# PROVIDED DATA
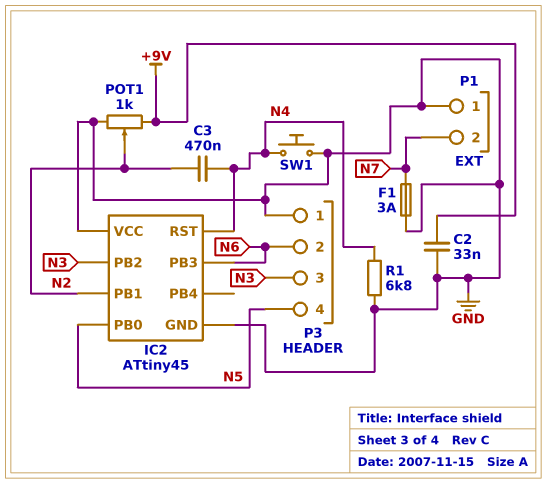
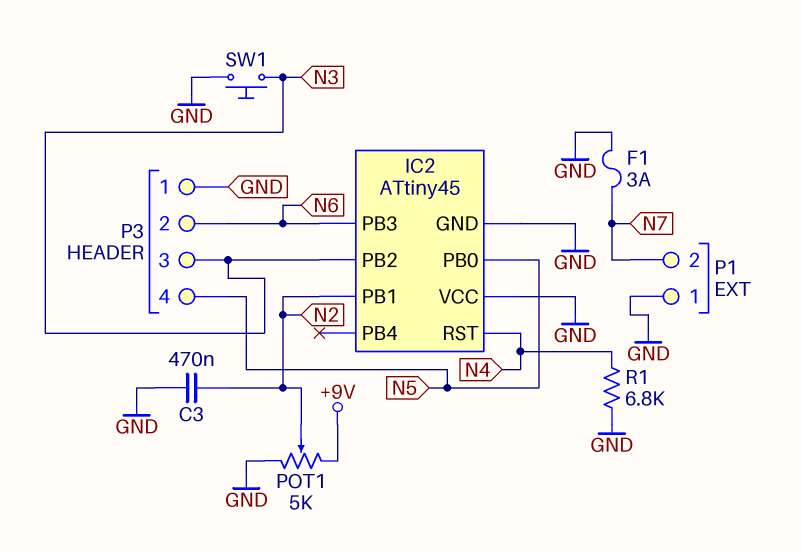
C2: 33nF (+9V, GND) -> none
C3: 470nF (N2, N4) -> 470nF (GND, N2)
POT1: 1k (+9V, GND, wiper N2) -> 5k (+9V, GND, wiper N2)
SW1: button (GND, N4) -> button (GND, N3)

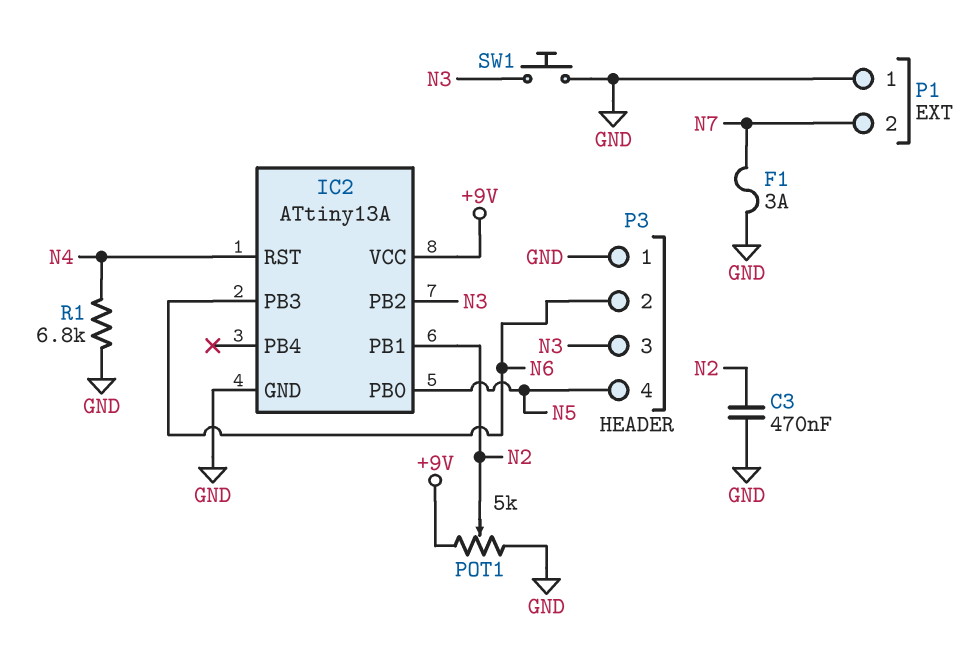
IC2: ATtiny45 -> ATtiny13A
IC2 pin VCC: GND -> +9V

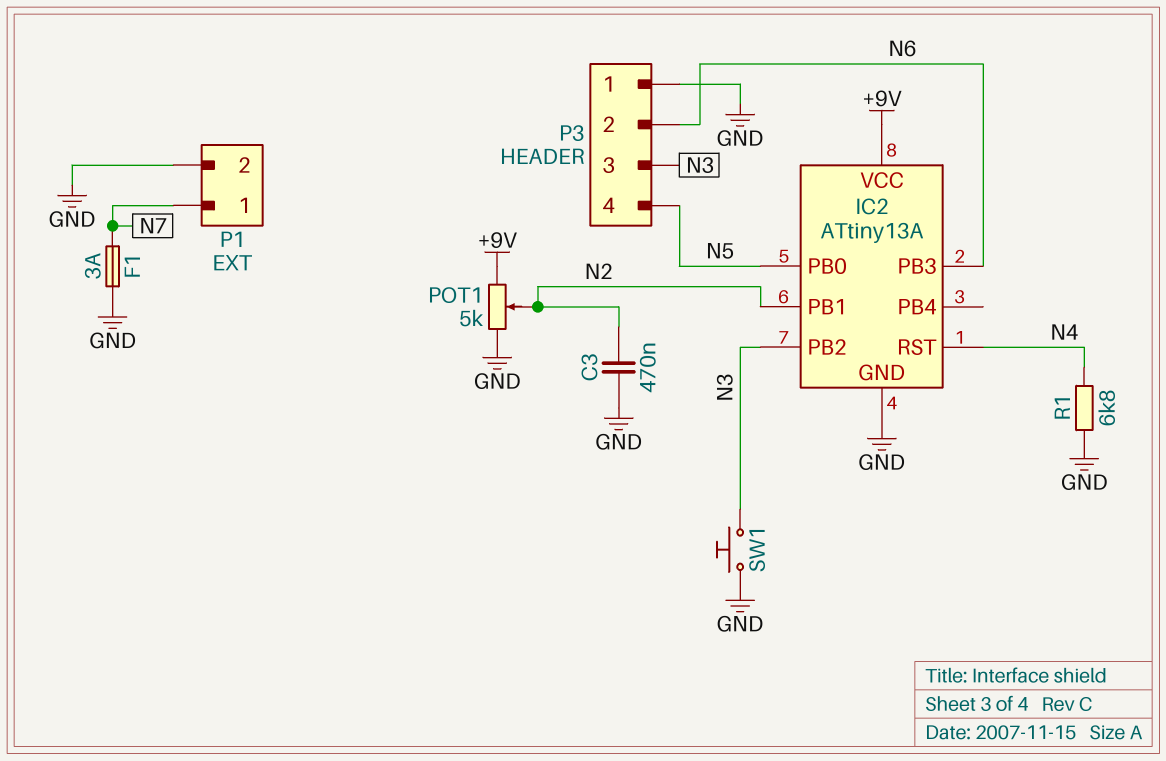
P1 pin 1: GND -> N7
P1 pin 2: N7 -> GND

...

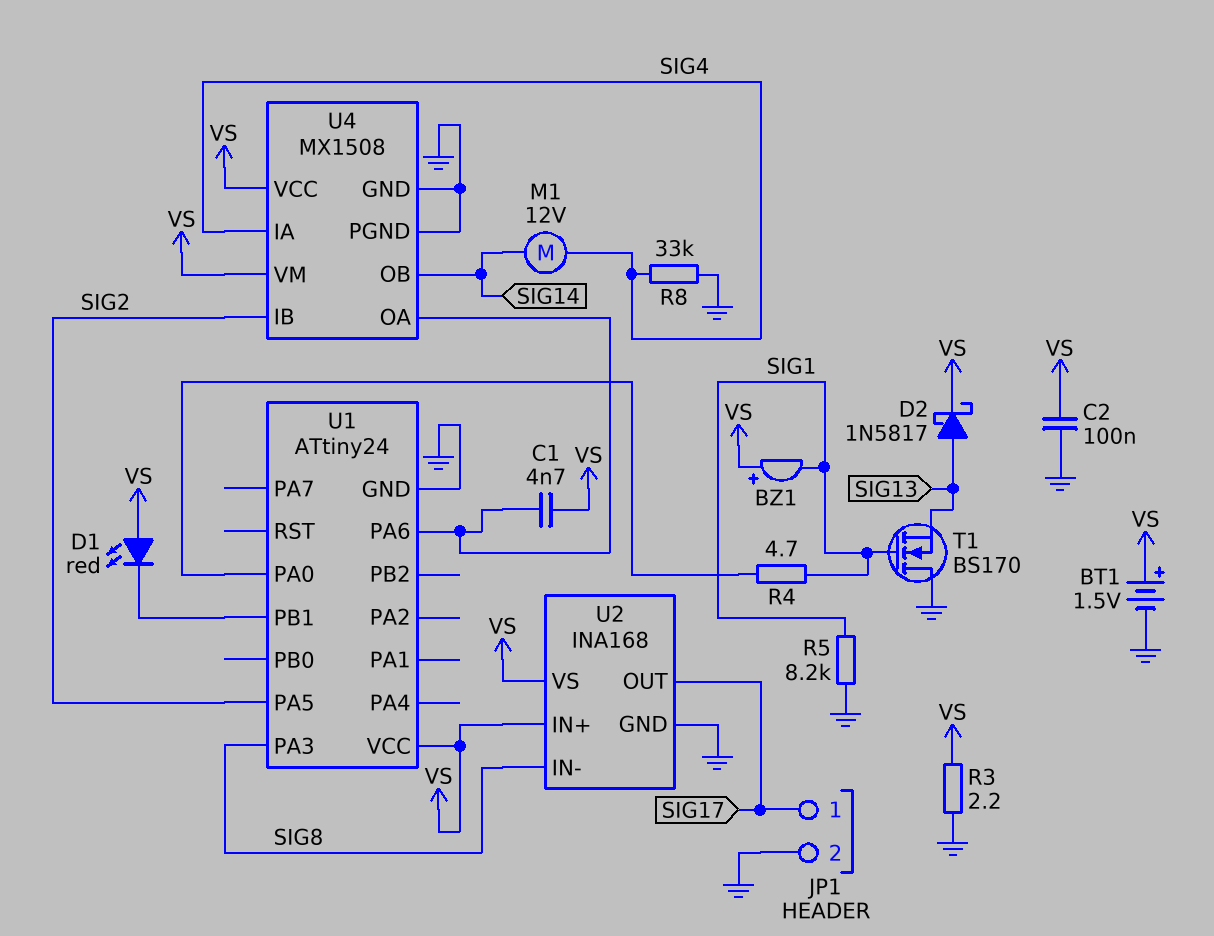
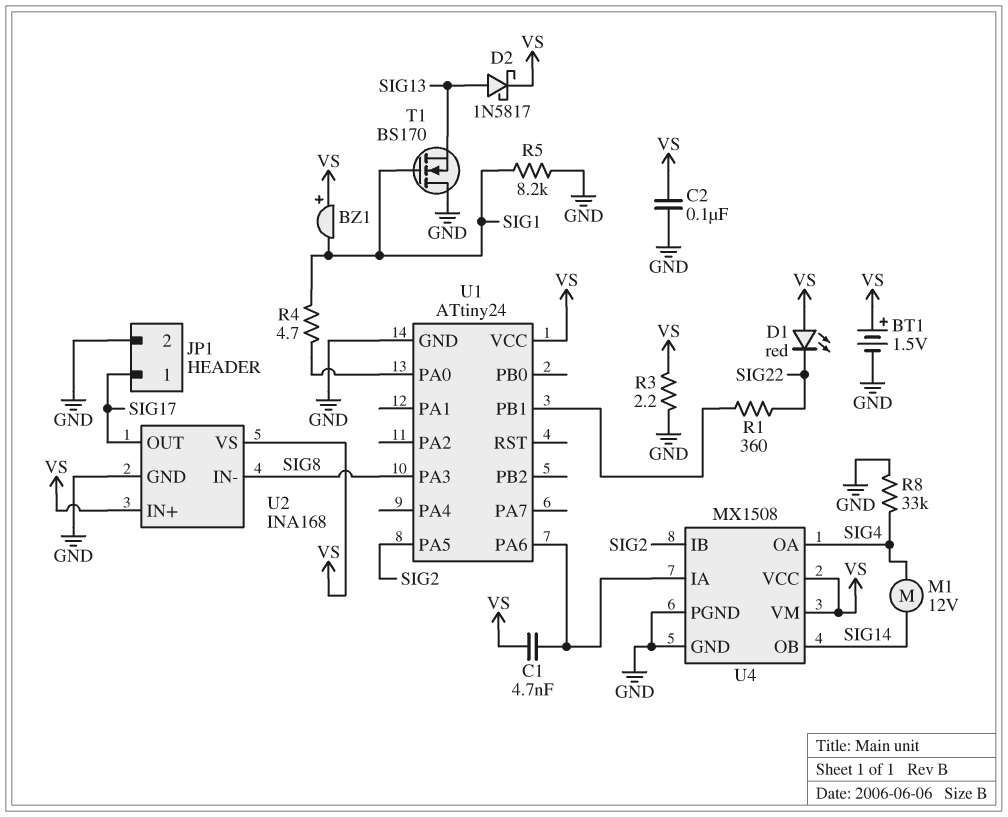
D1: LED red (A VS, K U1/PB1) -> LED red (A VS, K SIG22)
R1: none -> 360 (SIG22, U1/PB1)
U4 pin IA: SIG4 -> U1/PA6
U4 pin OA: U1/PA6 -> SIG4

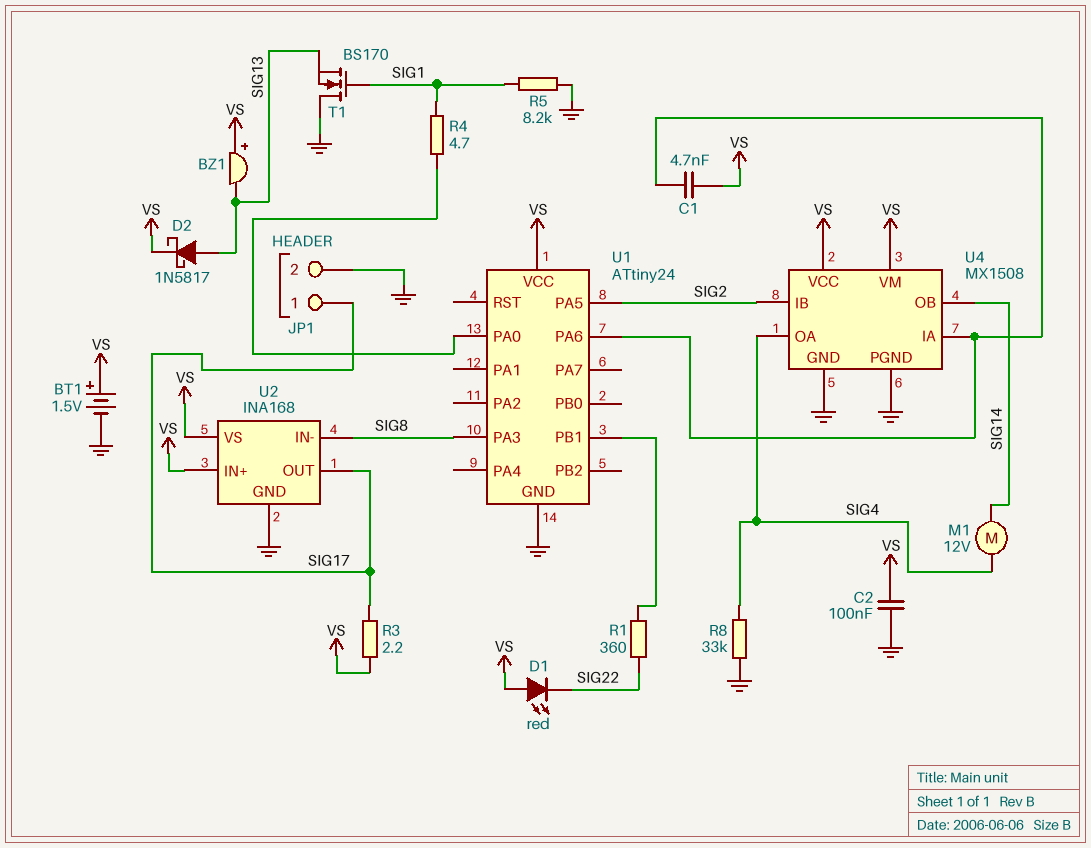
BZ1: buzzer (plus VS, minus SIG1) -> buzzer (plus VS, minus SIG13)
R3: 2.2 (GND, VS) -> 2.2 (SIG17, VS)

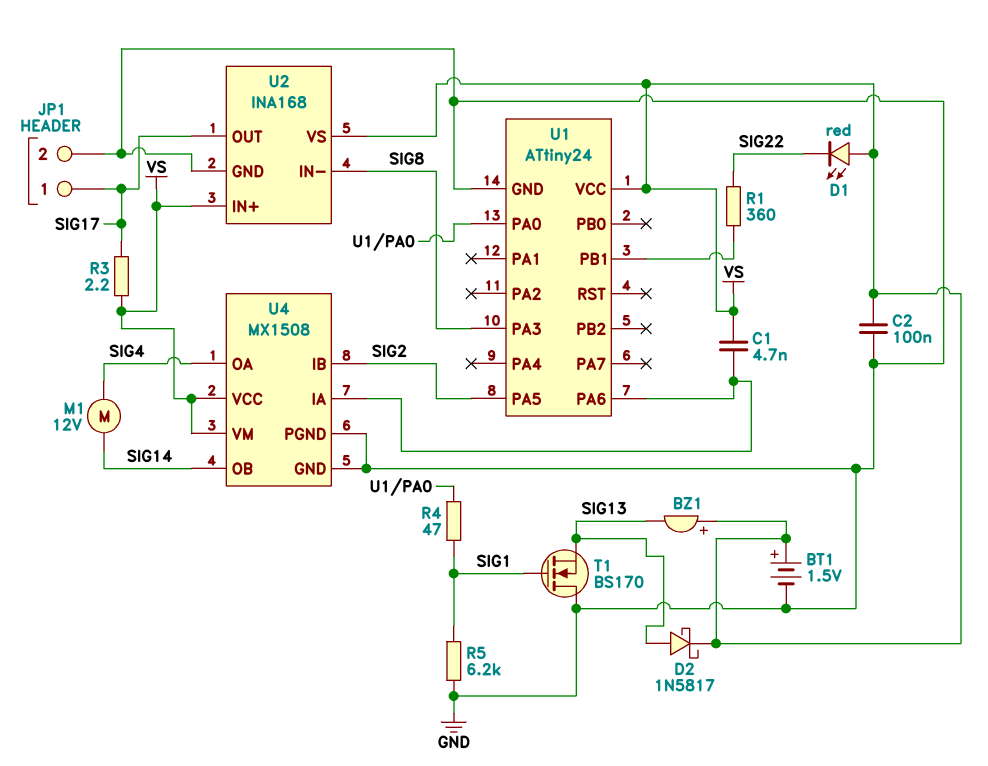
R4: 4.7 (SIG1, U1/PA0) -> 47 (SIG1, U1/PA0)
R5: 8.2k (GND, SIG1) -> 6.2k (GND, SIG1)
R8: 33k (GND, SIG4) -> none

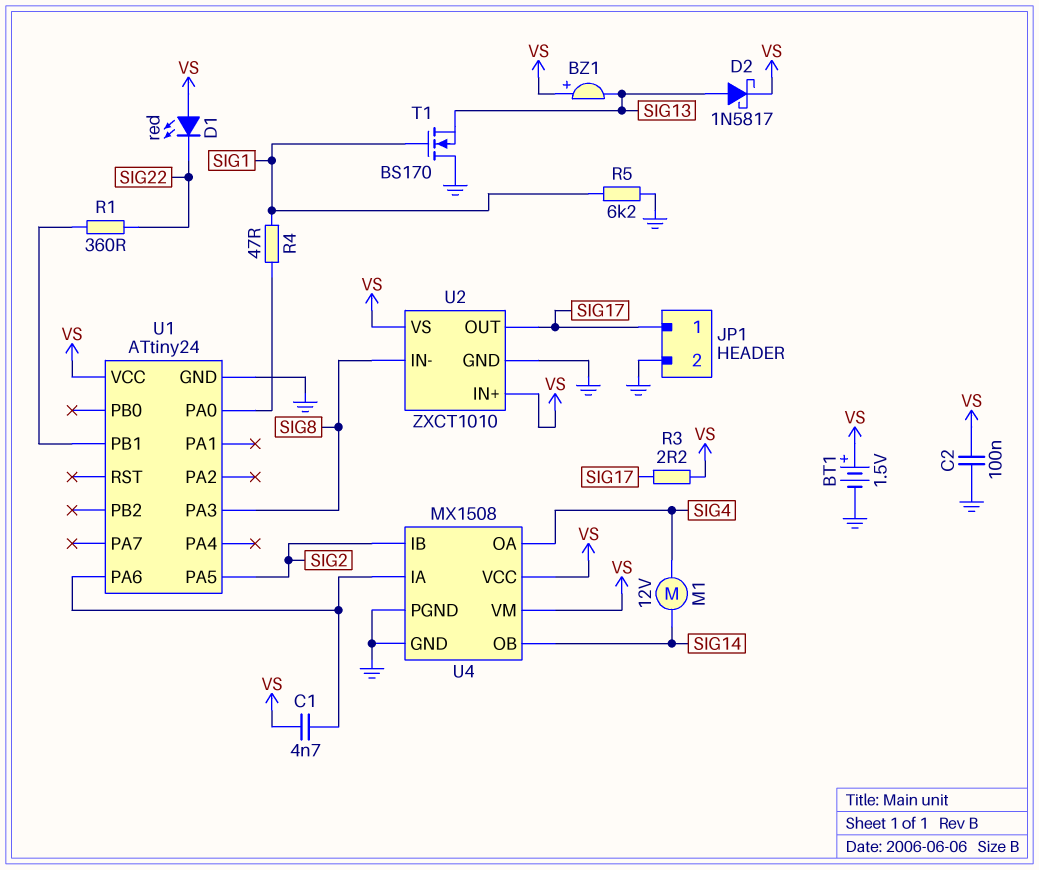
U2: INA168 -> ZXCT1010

# EXERCISE DESCRIPTION
The lines above from the line with "R4: 4.7 (SIG1, U1/PA0) -> 47 (SIG1, U1/PA0)" through the line with "U2: INA168 -> ZXCT1010" are to be given again word for word, with no pictures among them.

# SOLUTION
R4: 4.7 (SIG1, U1/PA0) -> 47 (SIG1, U1/PA0)
R5: 8.2k (GND, SIG1) -> 6.2k (GND, SIG1)
R8: 33k (GND, SIG4) -> none

U2: INA168 -> ZXCT1010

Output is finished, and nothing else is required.